[Instructions to follow]
Print each record below precisely, with every picture left out of the copy.

[Data extract]
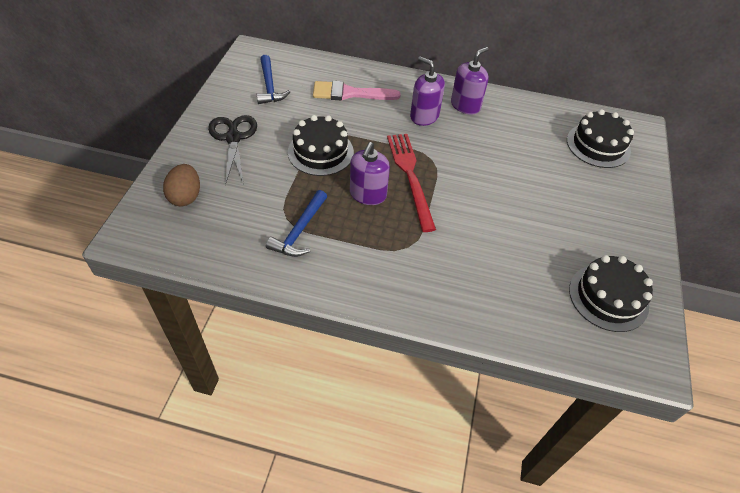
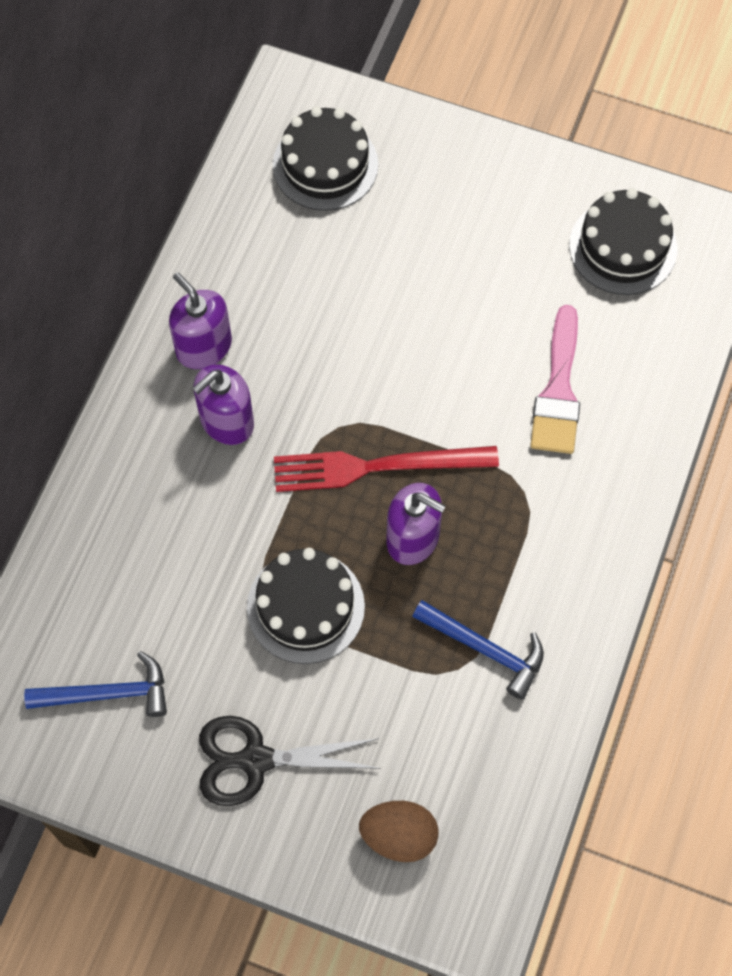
camera: 80 degrees left, 15 degrees up
(350, 93) = (147, 543): pink brush -> pink brush (558, 391)

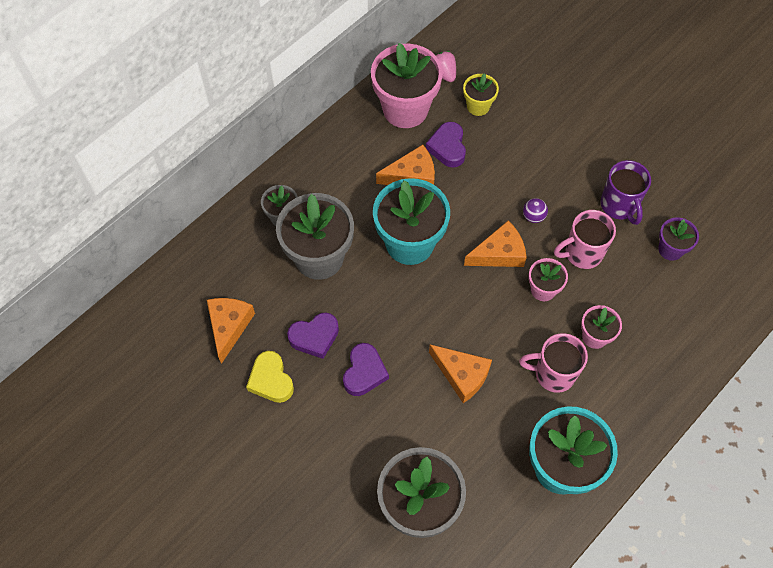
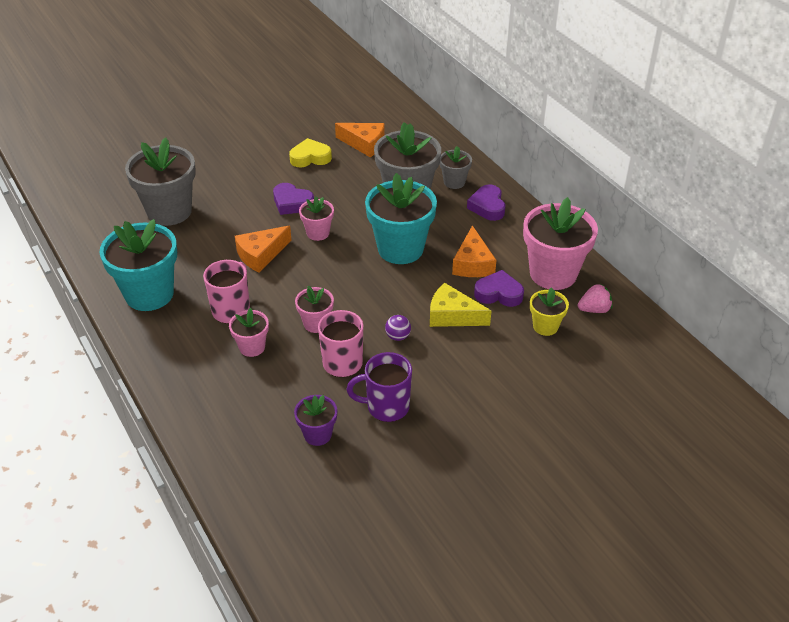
camera: 105 degrees right, 20 degrees down
(314, 337) = (335, 183): purple heart -> purple heart (487, 206)
(408, 329) = (318, 233): none -> pink flower pot
(490, 178) = (452, 316): none -> yellow cheese
(499, 253) = (367, 303): orange cheese -> none

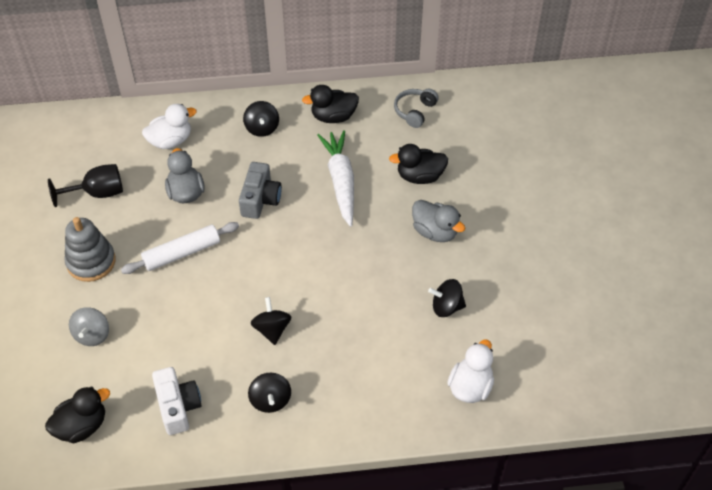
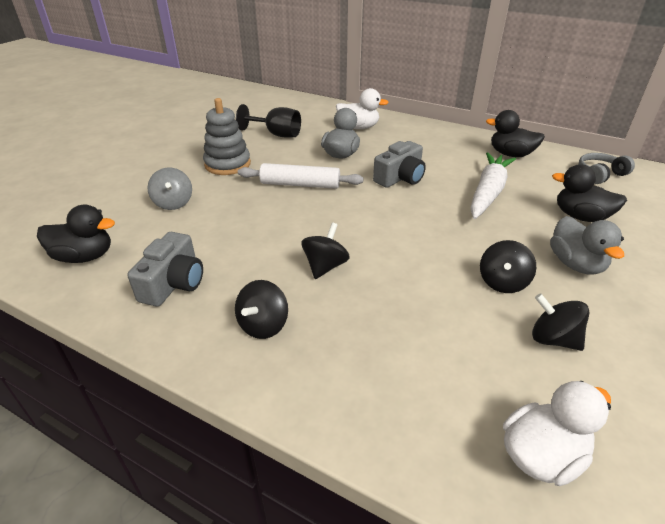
camera: 35 degrees right, 15 degrees down
(92, 335) = (173, 203): grey spinning top -> grey spinning top turned 60 degrees counterclockwise
(178, 406) = (174, 283): white camera -> grey camera
(262, 128) = (439, 142): black spinning top -> black spinning top (502, 282)

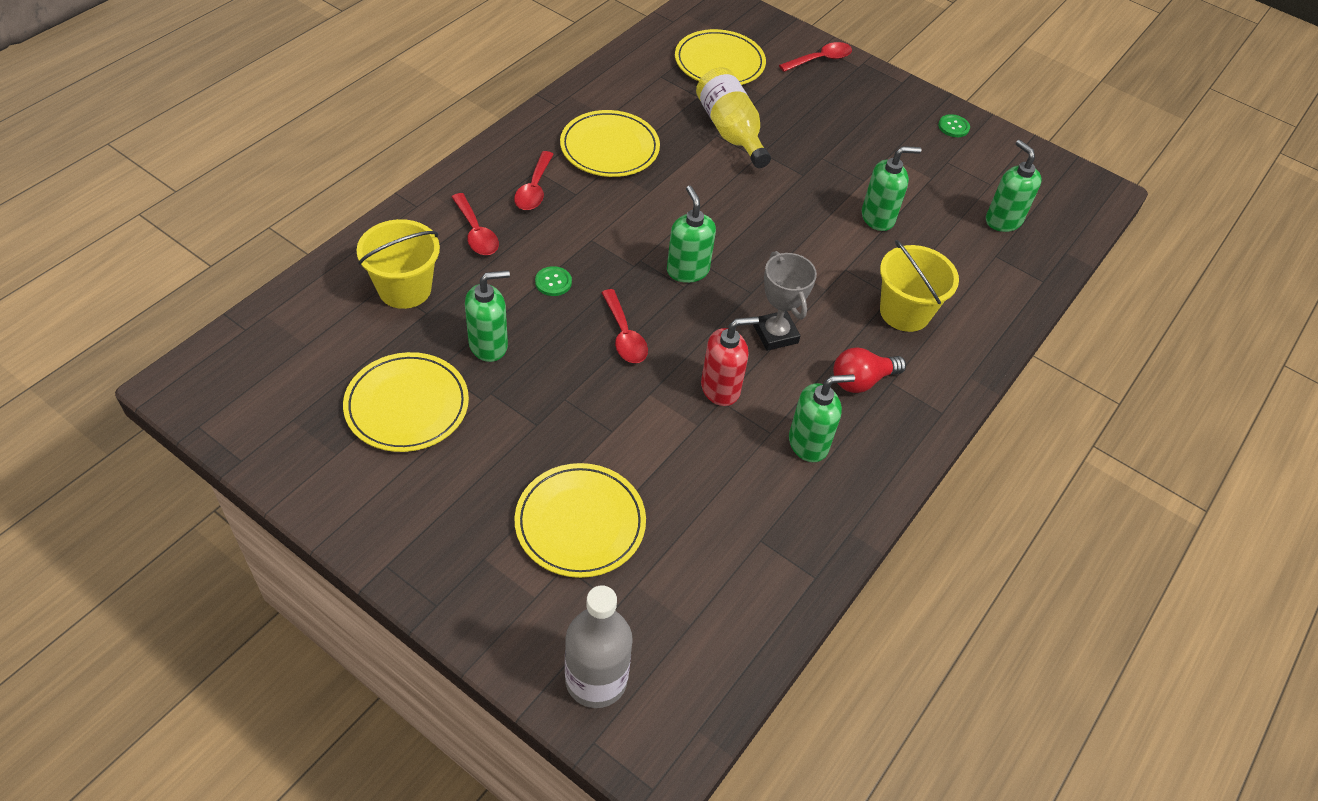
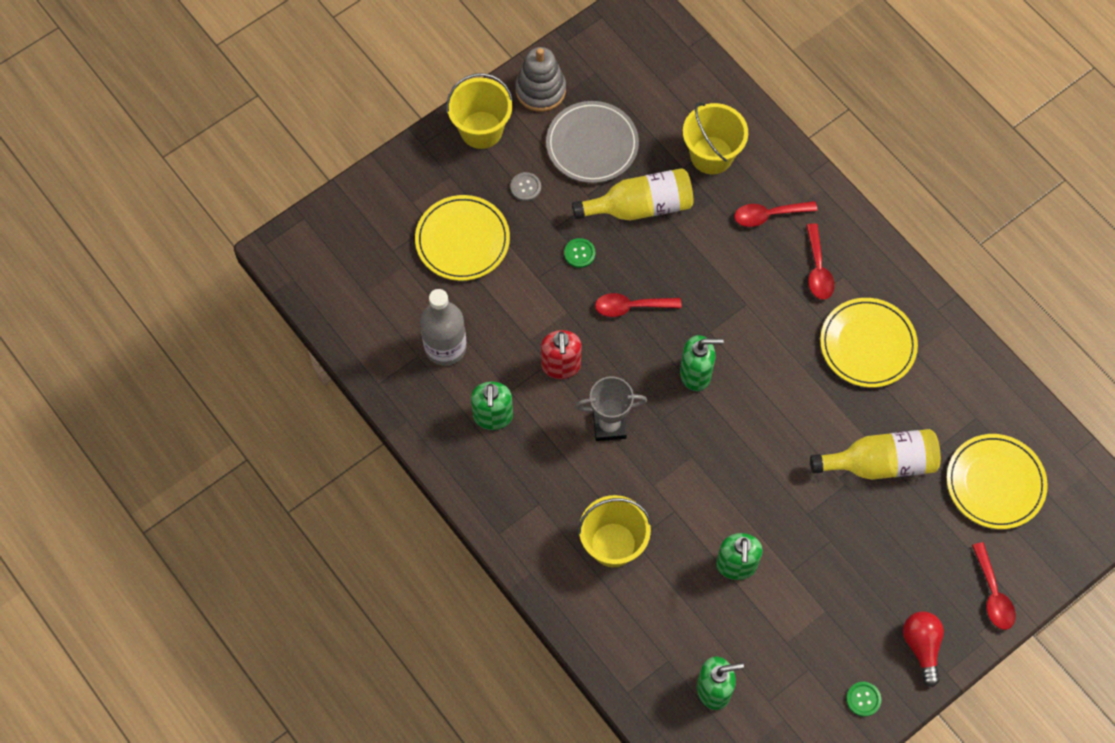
camera: 110 degrees right, 15 degrees up
(327, 476) = (540, 90): none -> grey stacking toy
(401, 535) = (481, 130): none -> yellow bucket
(407, 405) = (592, 144): yellow plate -> grey plate
(484, 466) = (525, 187): none -> grey button
(489, 345) = (640, 206): green soap dispenser -> yellow bottle
(534, 189) = (818, 269): red spoon -> red spoon turned 120 degrees counterclockwise
(553, 282) = (700, 264): green button -> green button (579, 253)
(596, 680) = (344, 227): grey bottle -> grey bottle (445, 347)
(861, 381) = (545, 479): red light bulb -> red light bulb (921, 646)

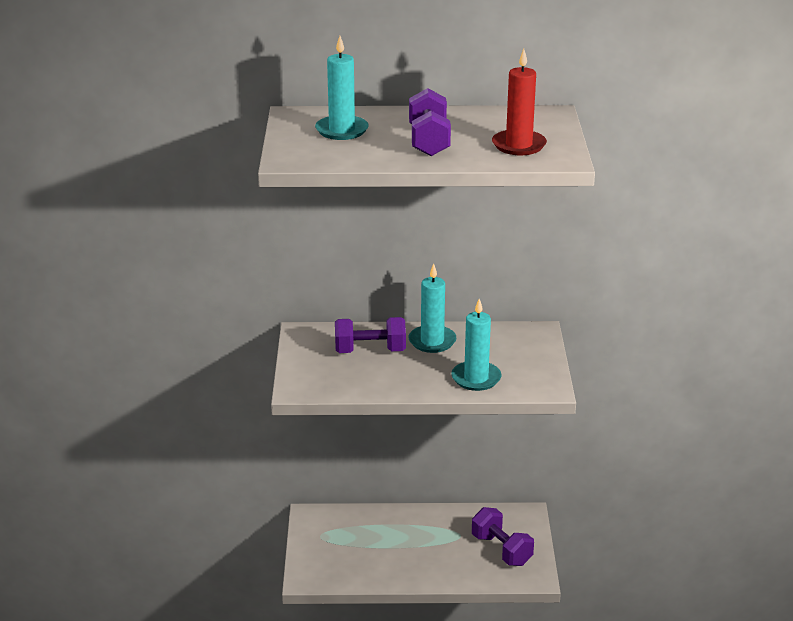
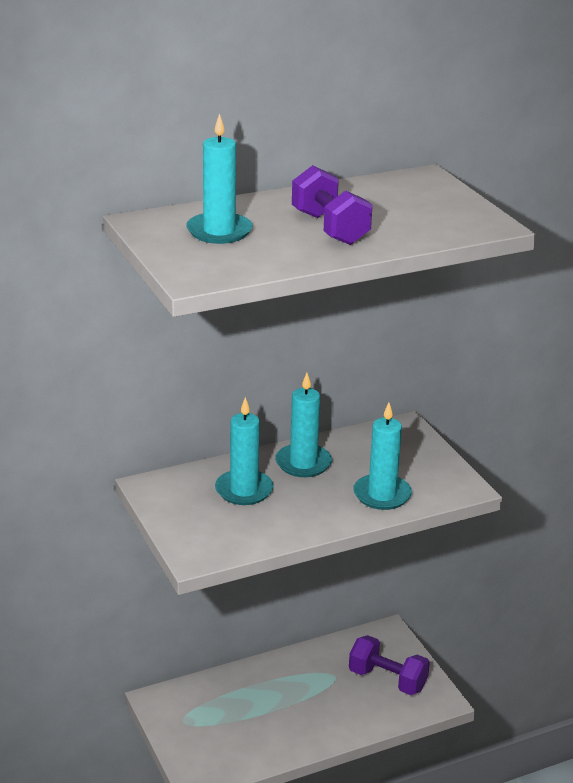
camera: 25 degrees left, 0 degrees up
(370, 351) = (244, 490): purple dumbbell -> turquoise candle
(518, 145) = (429, 217): red candle -> none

[Written solution]
camera: 80 degrees left, 15 degrees up
(350, 93) = (147, 543): pink brush -> pink brush (558, 391)

camera: 105 degrees right, 20 degrees down
(314, 337) = (335, 183): purple heart -> purple heart (487, 206)
(408, 329) = (318, 233): none -> pink flower pot
(490, 178) = (452, 316): none -> yellow cheese
(499, 253) = (367, 303): orange cheese -> none

camera: 35 degrees right, 15 degrees down
(92, 335) = (173, 203): grey spinning top -> grey spinning top turned 60 degrees counterclockwise
(178, 406) = (174, 283): white camera -> grey camera
(262, 128) = (439, 142): black spinning top -> black spinning top (502, 282)

camera: 110 degrees right, 15 degrees up
(327, 476) = (540, 90): none -> grey stacking toy
(401, 535) = (481, 130): none -> yellow bucket
(407, 405) = (592, 144): yellow plate -> grey plate
(484, 466) = (525, 187): none -> grey button
(489, 345) = (640, 206): green soap dispenser -> yellow bottle
(534, 189) = (818, 269): red spoon -> red spoon turned 120 degrees counterclockwise
(553, 282) = (700, 264): green button -> green button (579, 253)
(596, 680) = (344, 227): grey bottle -> grey bottle (445, 347)
(861, 381) = (545, 479): red light bulb -> red light bulb (921, 646)

camera: 25 degrees left, 0 degrees up
(370, 351) = (244, 490): purple dumbbell -> turquoise candle
(518, 145) = (429, 217): red candle -> none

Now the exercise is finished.